What the task requires —
Retype, character for character, the line containing "(510, 376) = (421, 431): grey" along with each line after it through the end of the data, and only those.

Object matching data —
++++++++++

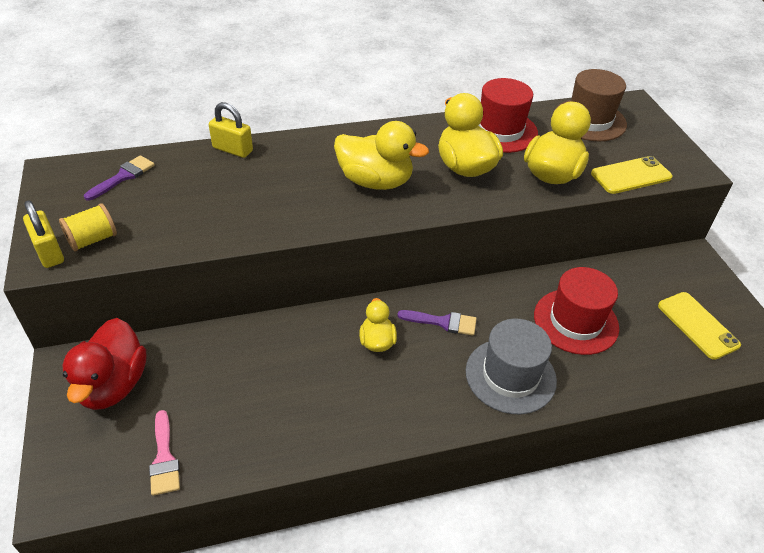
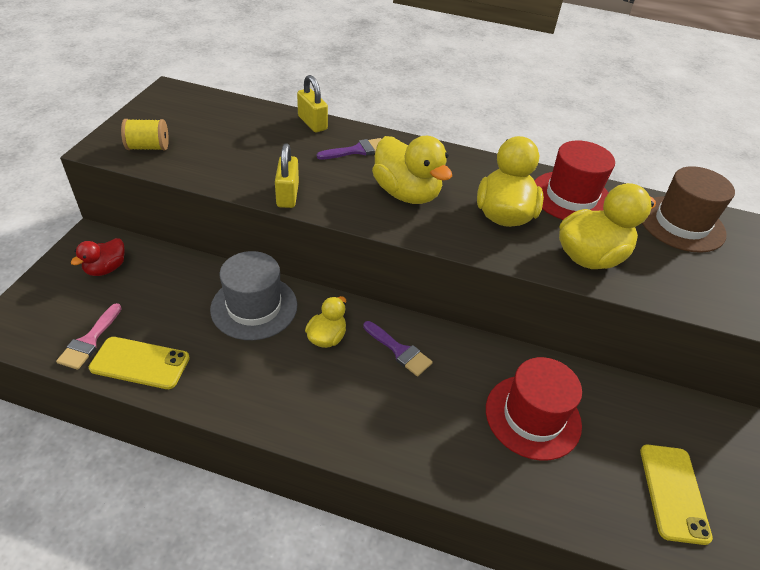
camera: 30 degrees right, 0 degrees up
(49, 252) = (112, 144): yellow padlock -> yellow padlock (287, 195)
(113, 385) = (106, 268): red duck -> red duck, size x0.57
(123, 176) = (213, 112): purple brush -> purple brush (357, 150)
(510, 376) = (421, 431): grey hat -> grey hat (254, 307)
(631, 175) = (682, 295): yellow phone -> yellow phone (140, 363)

++++++++++

Solved exercise —
(510, 376) = (421, 431): grey hat -> grey hat (254, 307)
(631, 175) = (682, 295): yellow phone -> yellow phone (140, 363)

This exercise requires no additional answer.